(Before-and-after object listings)
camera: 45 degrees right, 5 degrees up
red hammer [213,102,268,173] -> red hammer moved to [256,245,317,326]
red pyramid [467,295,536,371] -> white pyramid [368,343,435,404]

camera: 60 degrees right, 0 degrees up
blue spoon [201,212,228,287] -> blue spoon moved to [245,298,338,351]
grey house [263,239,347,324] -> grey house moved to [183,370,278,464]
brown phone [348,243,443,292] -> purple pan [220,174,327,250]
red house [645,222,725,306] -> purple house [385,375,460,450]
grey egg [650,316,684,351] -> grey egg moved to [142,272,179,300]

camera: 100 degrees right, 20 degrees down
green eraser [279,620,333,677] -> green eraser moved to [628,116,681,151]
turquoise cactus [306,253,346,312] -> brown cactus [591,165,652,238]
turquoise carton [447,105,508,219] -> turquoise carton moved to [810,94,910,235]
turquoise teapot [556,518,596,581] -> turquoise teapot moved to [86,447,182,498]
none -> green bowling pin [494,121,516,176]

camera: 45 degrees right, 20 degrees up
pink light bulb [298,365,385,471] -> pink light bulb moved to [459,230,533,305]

==

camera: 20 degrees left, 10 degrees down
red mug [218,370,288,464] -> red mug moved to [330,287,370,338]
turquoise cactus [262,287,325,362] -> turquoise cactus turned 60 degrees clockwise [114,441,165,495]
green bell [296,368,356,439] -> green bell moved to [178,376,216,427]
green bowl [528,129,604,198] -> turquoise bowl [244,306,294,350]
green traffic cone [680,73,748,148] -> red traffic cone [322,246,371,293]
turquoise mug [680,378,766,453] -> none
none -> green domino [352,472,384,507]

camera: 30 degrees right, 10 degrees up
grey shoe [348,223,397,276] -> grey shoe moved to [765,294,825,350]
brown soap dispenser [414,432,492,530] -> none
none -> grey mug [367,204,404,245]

...

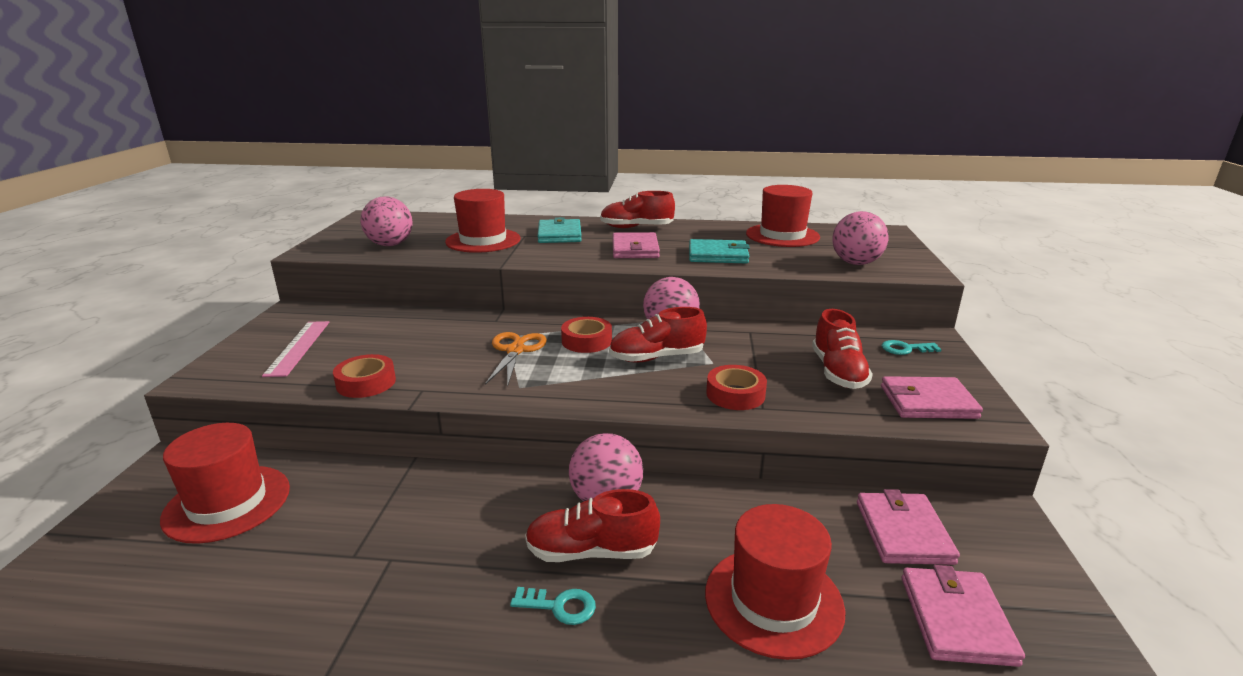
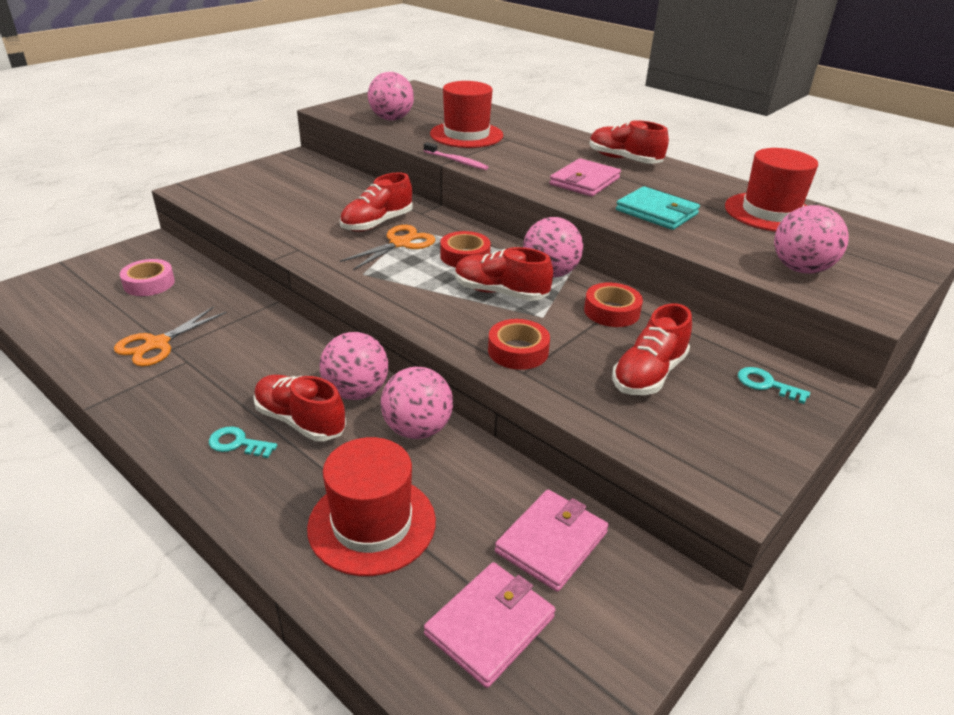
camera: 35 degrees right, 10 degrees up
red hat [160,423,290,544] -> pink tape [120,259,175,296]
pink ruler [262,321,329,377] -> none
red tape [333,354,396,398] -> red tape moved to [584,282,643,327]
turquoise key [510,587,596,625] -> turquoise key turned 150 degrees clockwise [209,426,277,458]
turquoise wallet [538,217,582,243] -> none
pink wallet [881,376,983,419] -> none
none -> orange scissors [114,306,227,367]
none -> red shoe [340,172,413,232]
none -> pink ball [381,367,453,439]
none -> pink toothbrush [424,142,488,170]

● TASK DIRECTIONS: Reproduce every line above that contains the string "right".

● REPLY:
camera: 45 degrees right, 5 degrees up
camera: 60 degrees right, 0 degrees up
camera: 100 degrees right, 20 degrees down
camera: 45 degrees right, 20 degrees up
camera: 30 degrees right, 10 degrees up
camera: 35 degrees right, 10 degrees up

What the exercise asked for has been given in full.